> [Exercise details]: Return an exact copy of the data, starting at its first line and ending at the line that contains "Q2: NPN (B W1, C", minus any pictures.

(Records from a collection)
[Start of section]

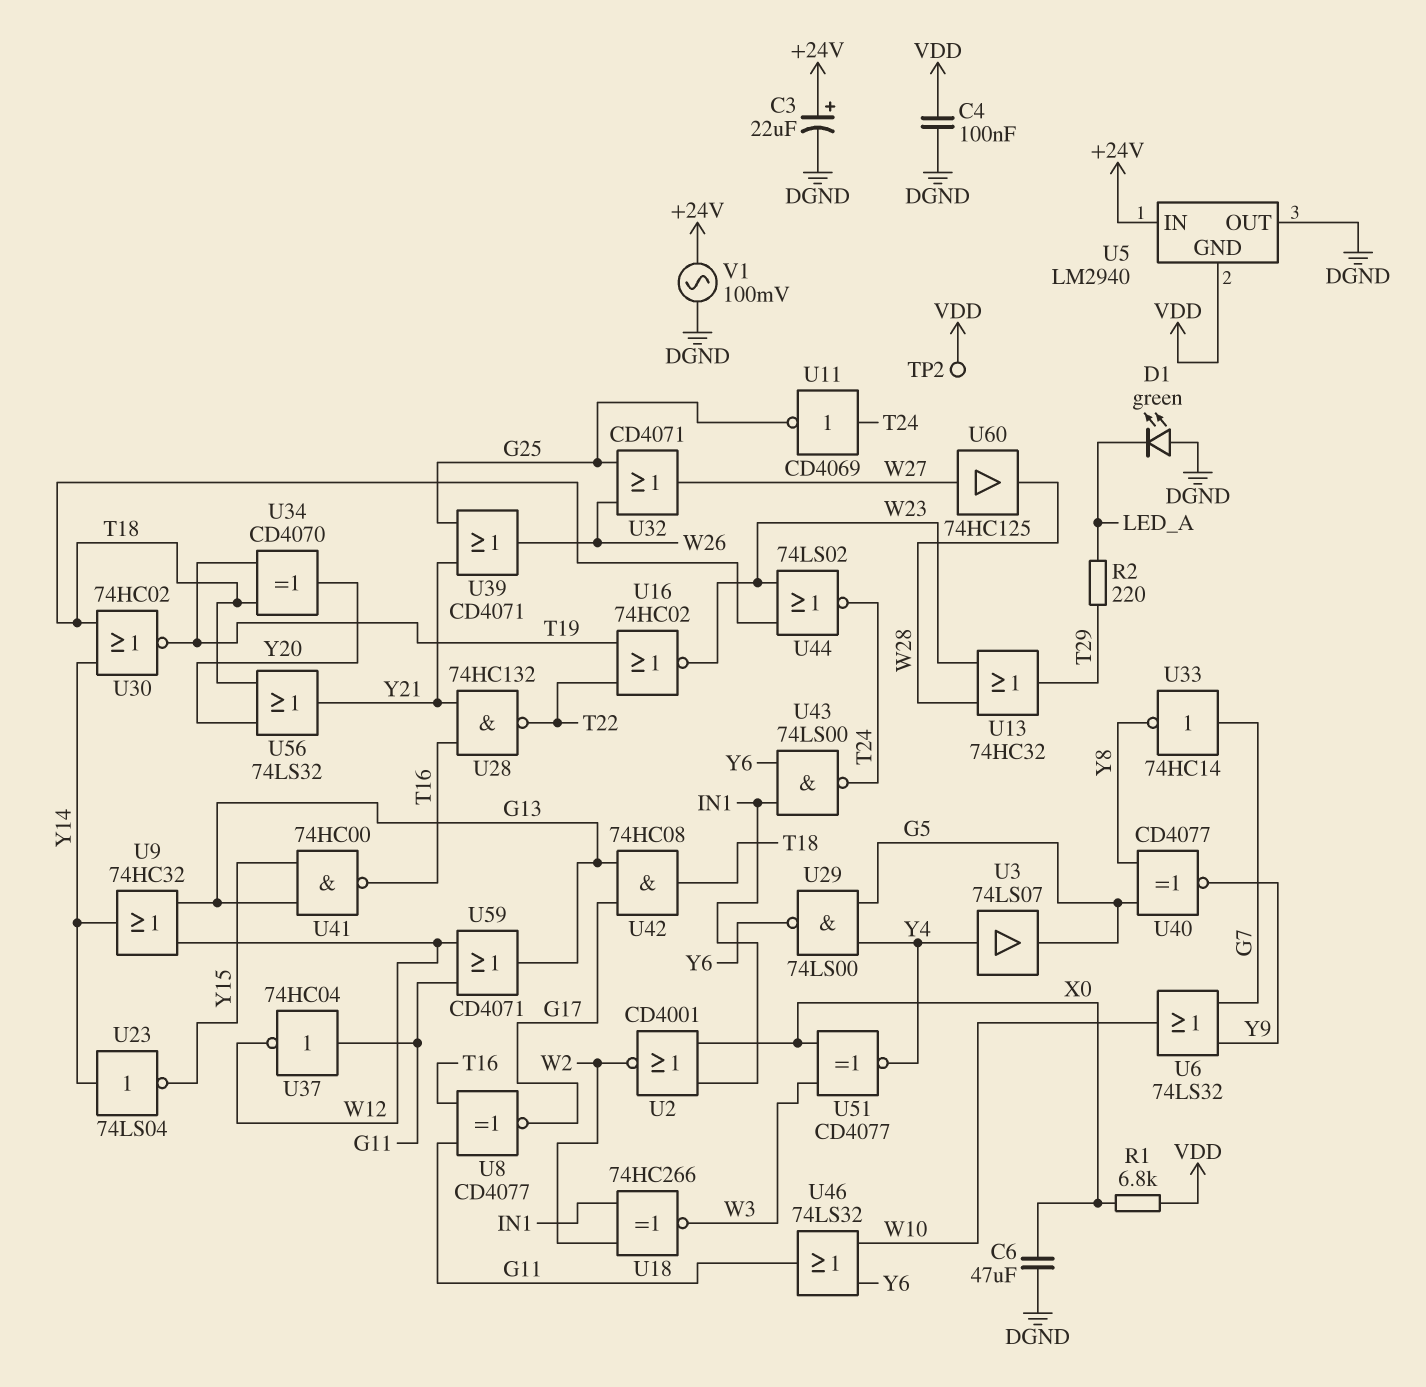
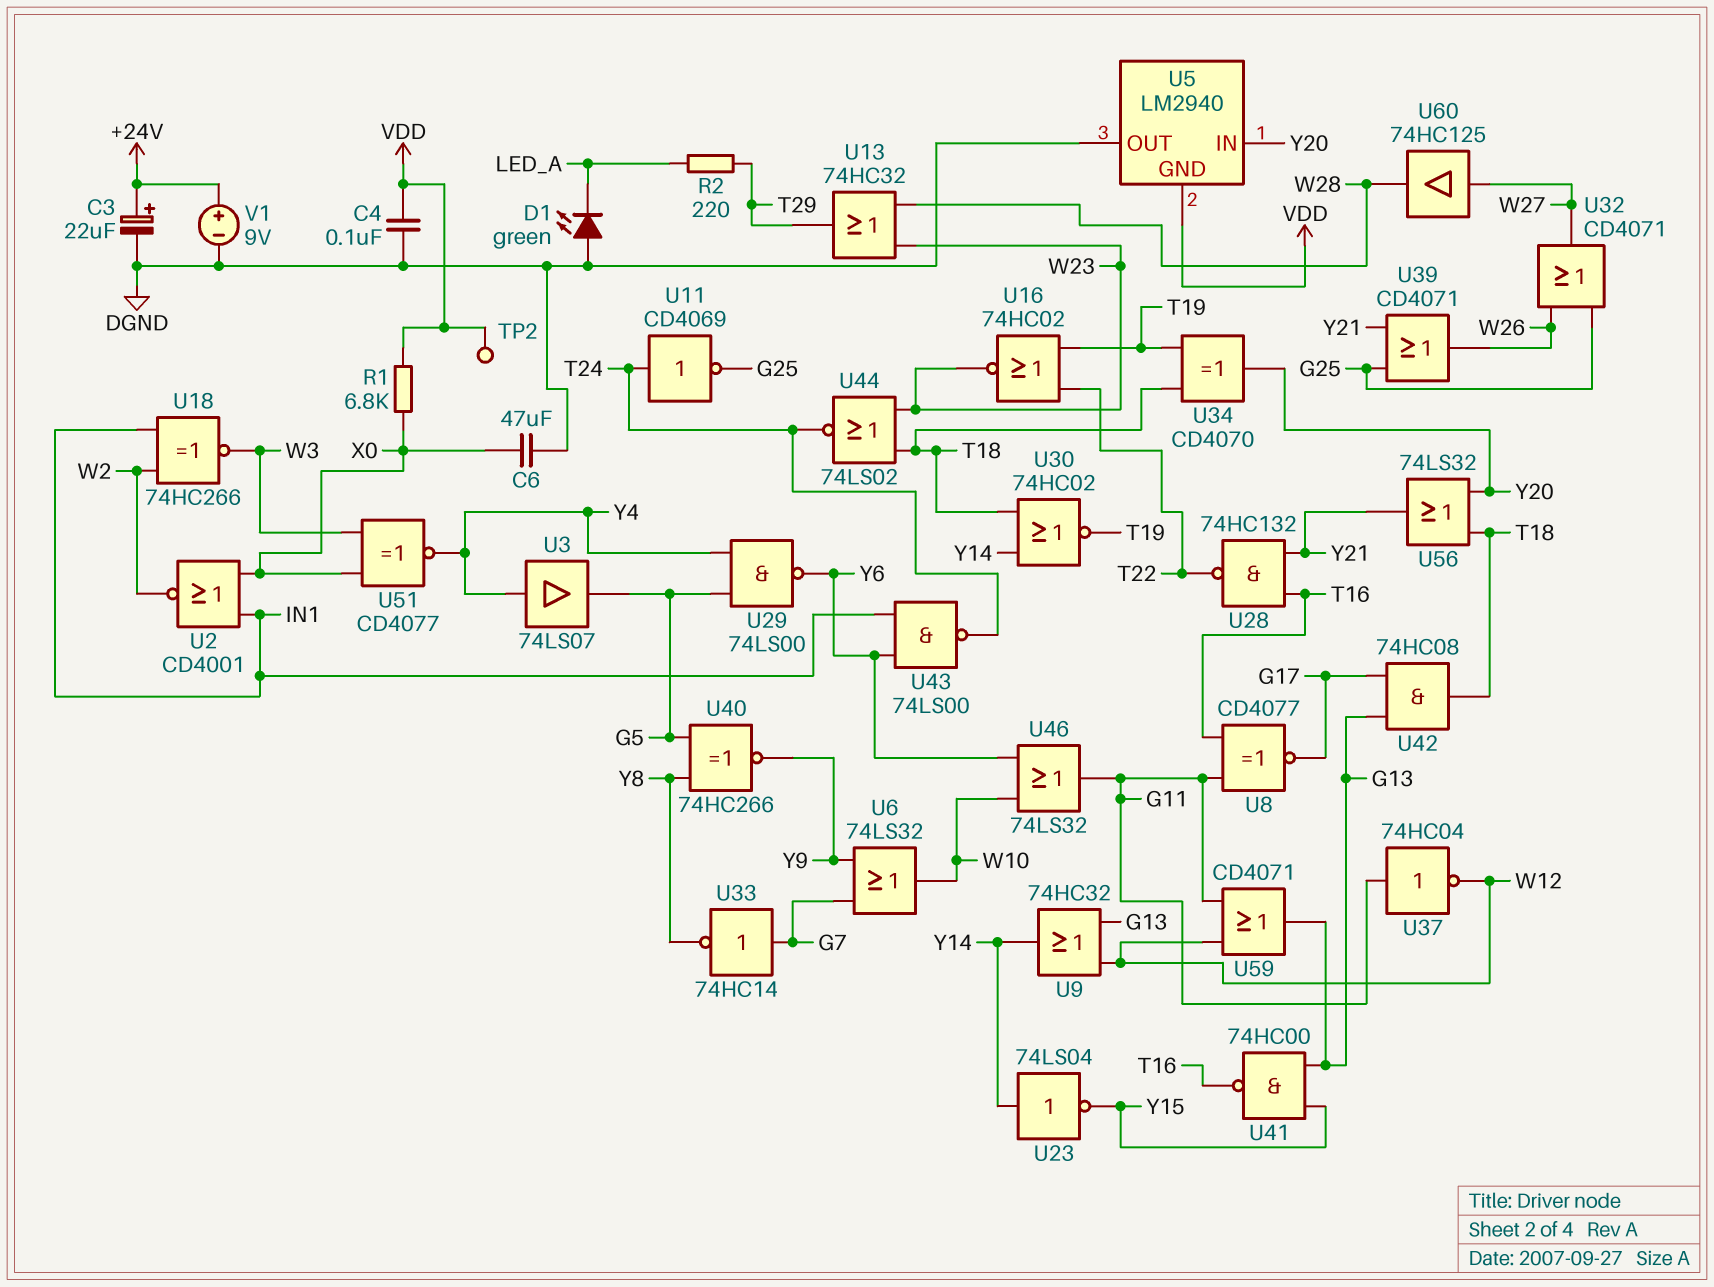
U5 pin IN: +24V -> Y20
U40: XNOR CD4077 (in G5, in Y8, out Y9) -> XNOR 74HC266 (in G5, in Y8, out Y9)
V1: AC 100mV (+24V, DGND) -> 9V (plus +24V, minus DGND)

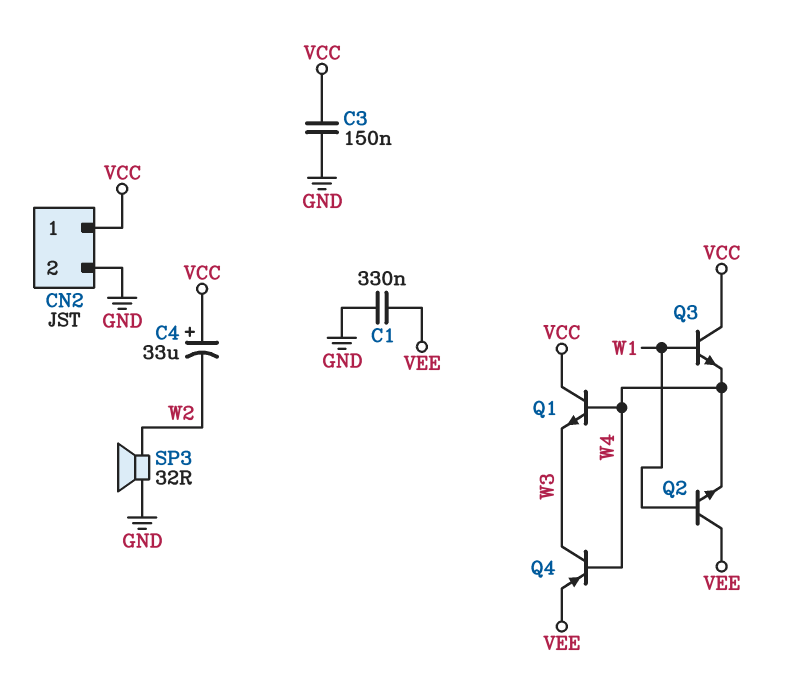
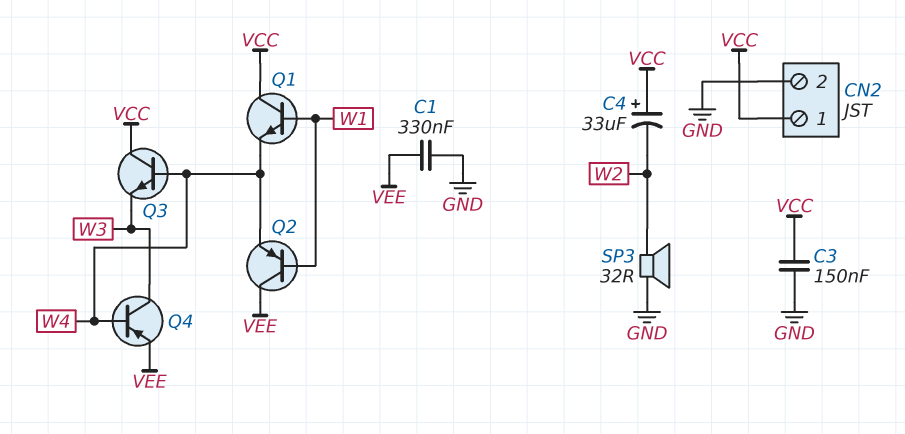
Q1: NPN (B W4, C VCC, E W3) -> NPN (B W1, C VCC, E W4)
Q2: NPN (B W1, C VEE, E W4) -> PNP (B W1, C VEE, E W4)
Q3: NPN (B W1, C VCC, E W4) -> NPN (B W4, C VCC, E W3)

[End of section]

> [Final answer]:
U5 pin IN: +24V -> Y20
U40: XNOR CD4077 (in G5, in Y8, out Y9) -> XNOR 74HC266 (in G5, in Y8, out Y9)
V1: AC 100mV (+24V, DGND) -> 9V (plus +24V, minus DGND)

Q1: NPN (B W4, C VCC, E W3) -> NPN (B W1, C VCC, E W4)
Q2: NPN (B W1, C VEE, E W4) -> PNP (B W1, C VEE, E W4)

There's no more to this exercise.